#### Assignment:
Every line from the one with "(244, 234) = (301, 247): brown" to the one with "(602, 213) = (647, 429): pink", including those two, is to be copied exactly; all other lines of the entries below are left out.
======== Material supplied
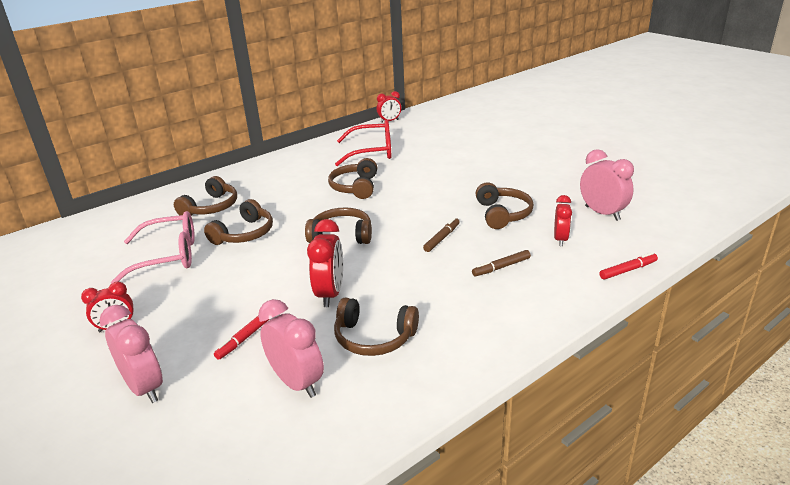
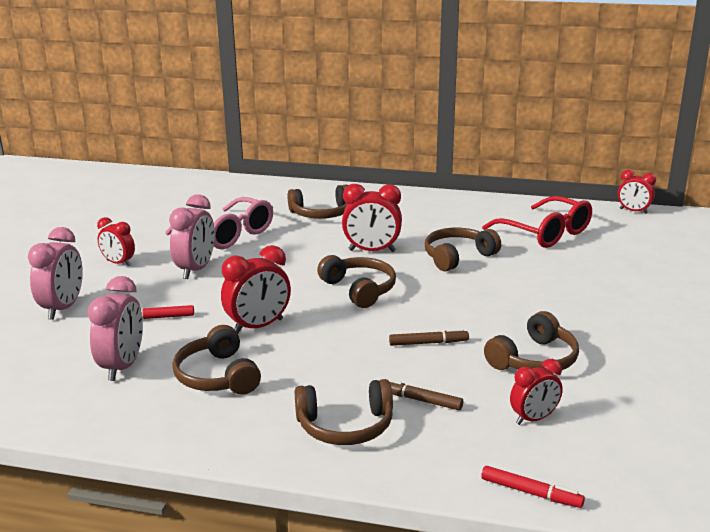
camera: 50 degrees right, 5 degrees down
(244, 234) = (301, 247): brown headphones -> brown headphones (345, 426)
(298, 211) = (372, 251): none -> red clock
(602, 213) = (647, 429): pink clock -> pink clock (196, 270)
================
======== Material supplied
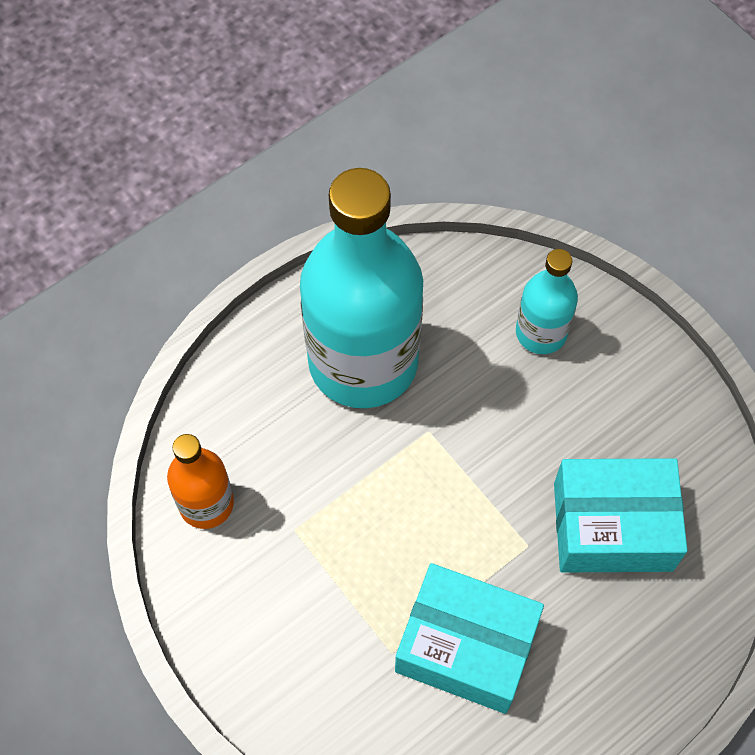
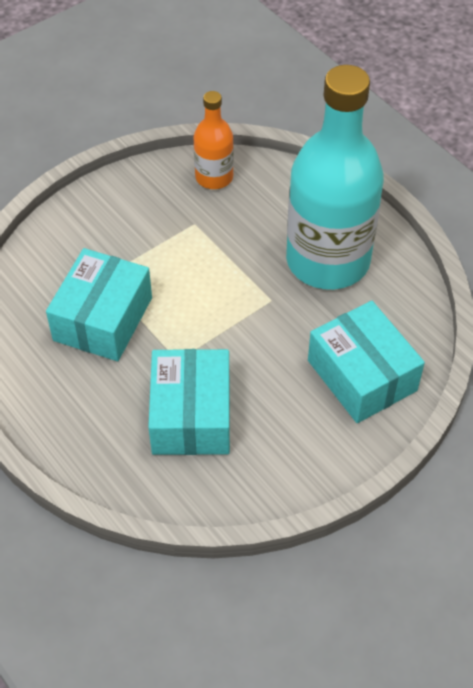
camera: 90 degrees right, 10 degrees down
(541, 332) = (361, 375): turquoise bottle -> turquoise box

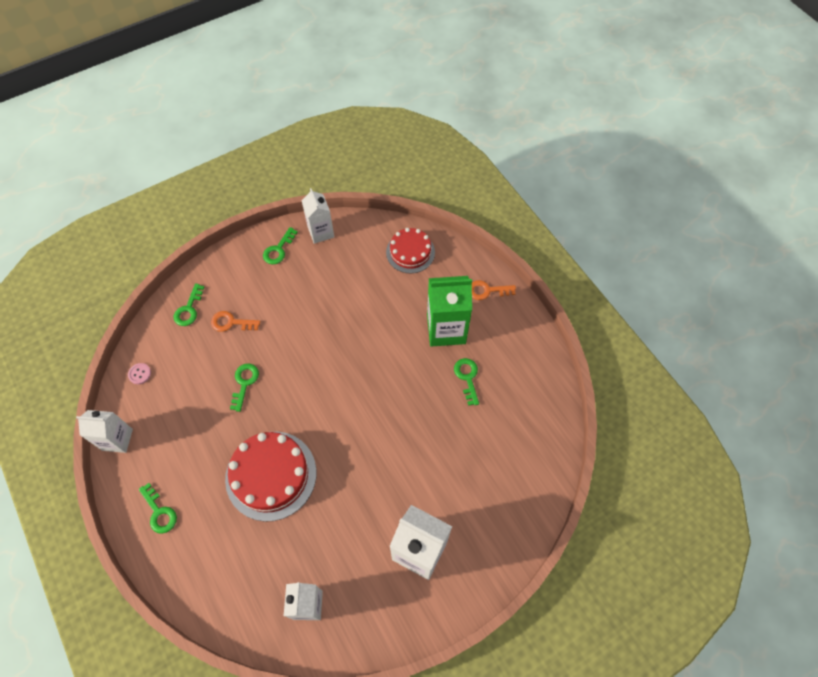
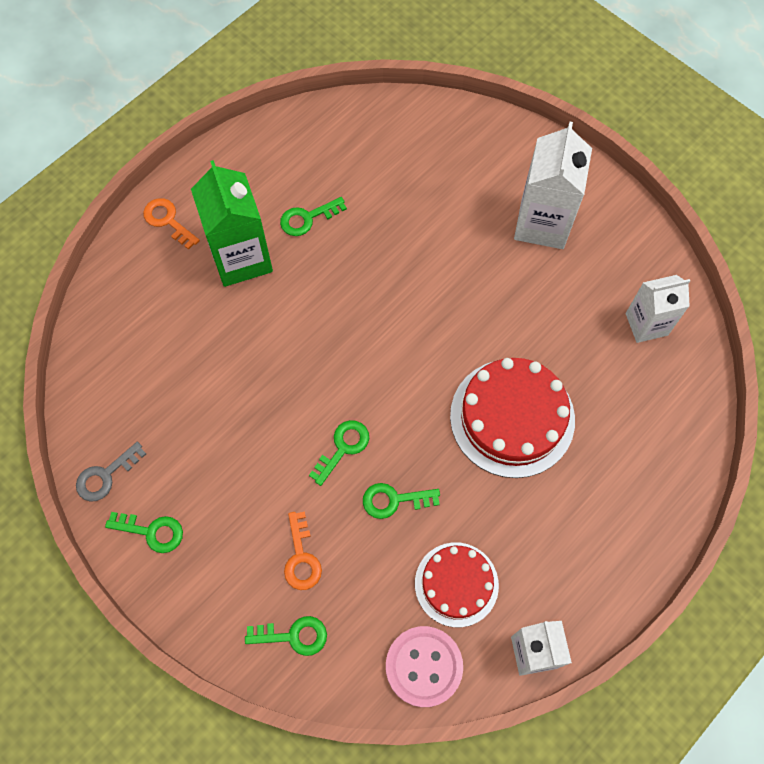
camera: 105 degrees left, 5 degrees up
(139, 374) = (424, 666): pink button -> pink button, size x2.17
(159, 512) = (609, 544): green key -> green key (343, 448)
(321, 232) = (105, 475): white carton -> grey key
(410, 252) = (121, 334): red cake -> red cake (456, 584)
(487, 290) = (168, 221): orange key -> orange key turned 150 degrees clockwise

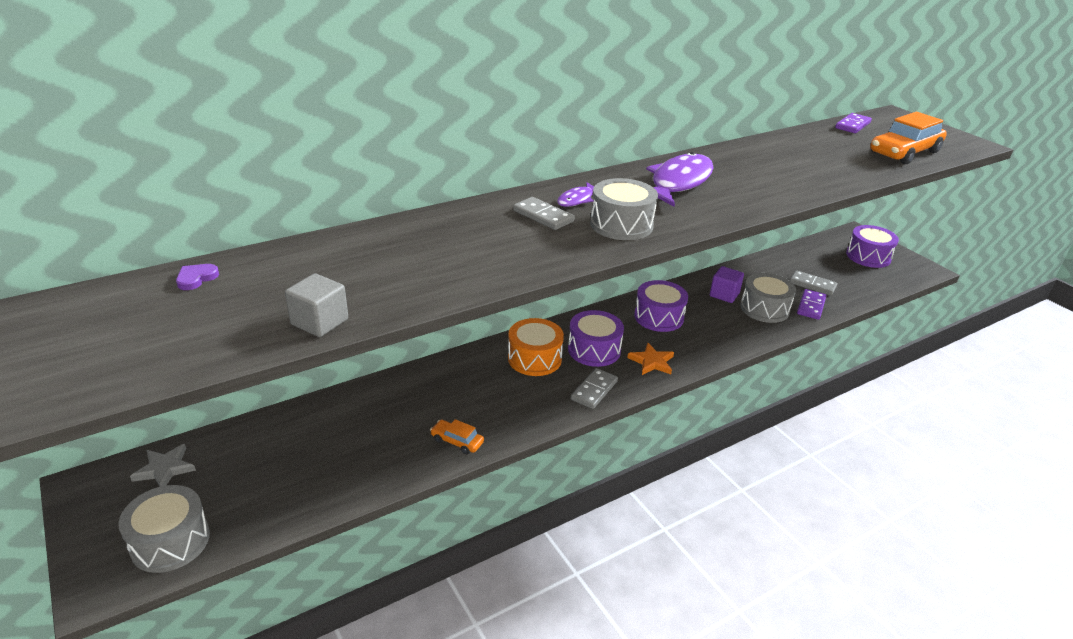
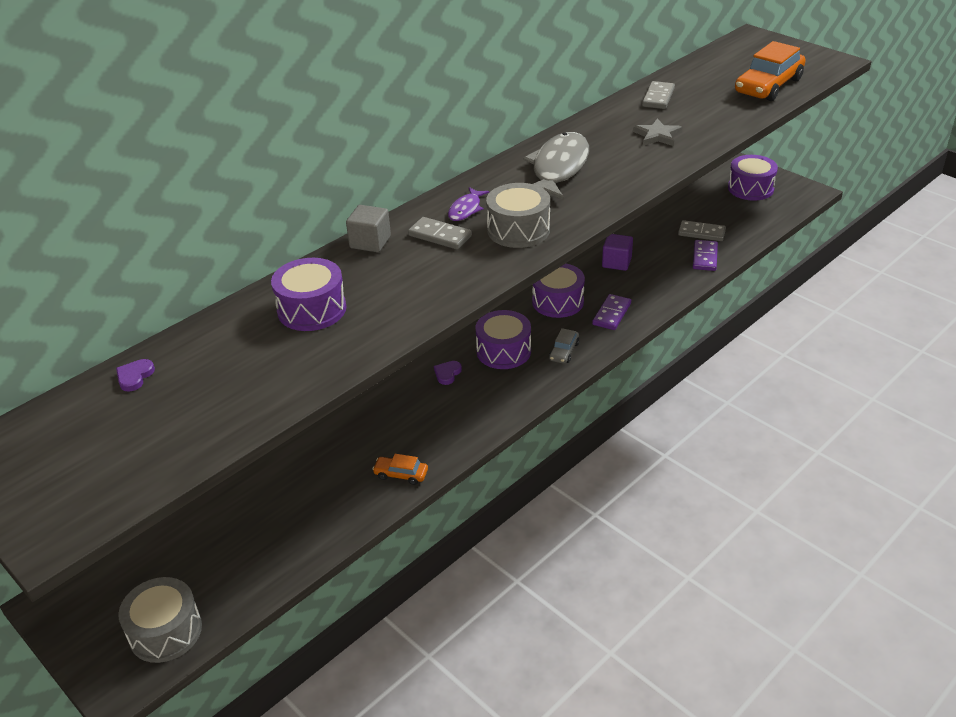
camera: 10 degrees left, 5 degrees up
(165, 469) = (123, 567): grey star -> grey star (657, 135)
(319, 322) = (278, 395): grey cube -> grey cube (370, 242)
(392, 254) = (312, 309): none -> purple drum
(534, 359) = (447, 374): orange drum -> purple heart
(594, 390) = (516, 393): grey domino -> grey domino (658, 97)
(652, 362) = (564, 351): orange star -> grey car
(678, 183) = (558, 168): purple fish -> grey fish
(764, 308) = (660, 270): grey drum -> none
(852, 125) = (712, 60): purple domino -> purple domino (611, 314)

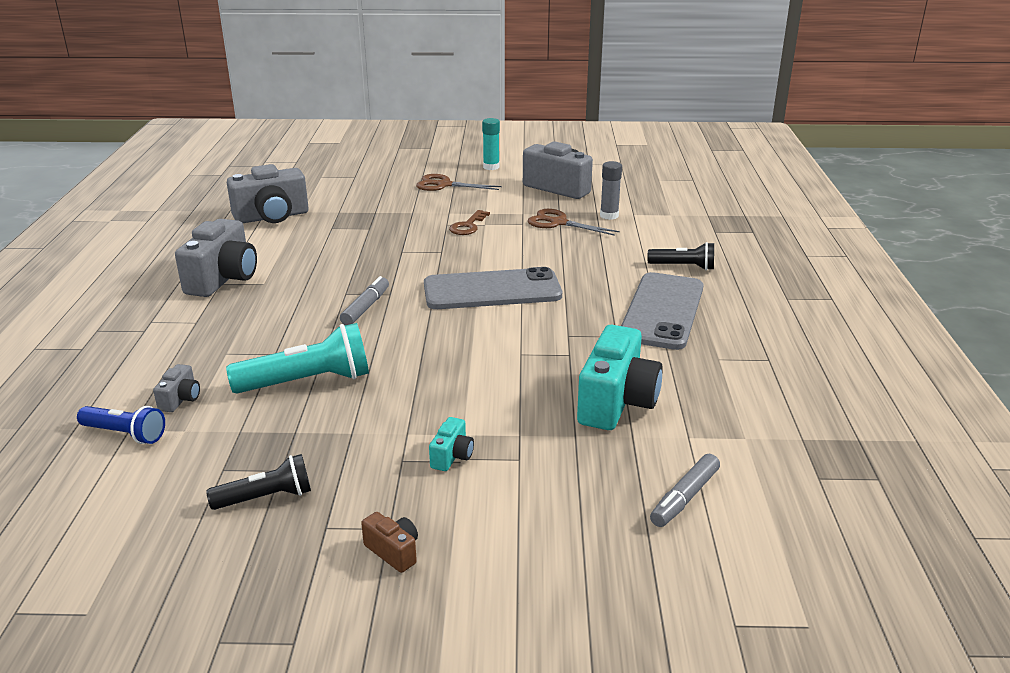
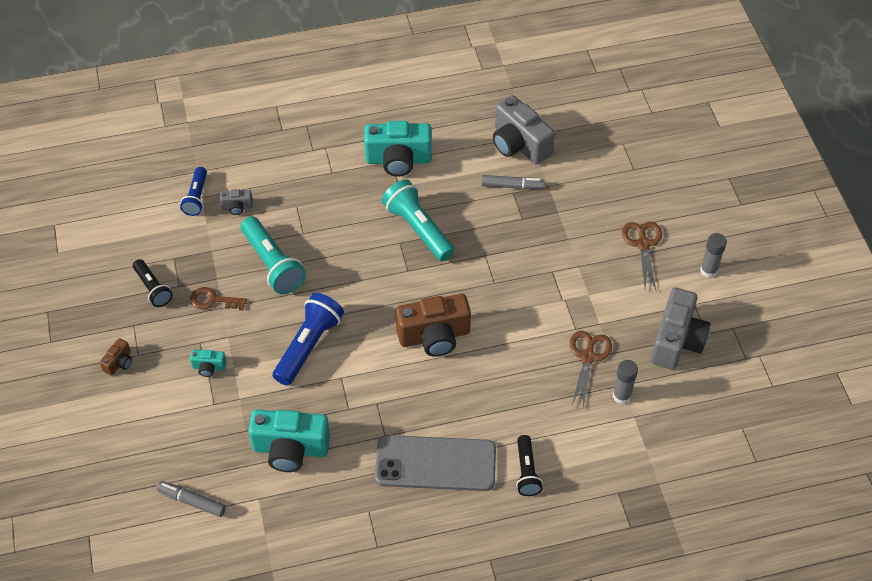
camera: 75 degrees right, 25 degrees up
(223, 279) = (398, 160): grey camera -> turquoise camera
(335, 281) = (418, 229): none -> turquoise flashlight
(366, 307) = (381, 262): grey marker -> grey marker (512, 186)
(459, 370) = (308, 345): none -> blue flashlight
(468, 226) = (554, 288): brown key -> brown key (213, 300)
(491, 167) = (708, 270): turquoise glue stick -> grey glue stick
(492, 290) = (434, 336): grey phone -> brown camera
================
#### Output of the exercise:
(244, 234) = (301, 247): brown headphones -> brown headphones (345, 426)
(298, 211) = (372, 251): none -> red clock
(602, 213) = (647, 429): pink clock -> pink clock (196, 270)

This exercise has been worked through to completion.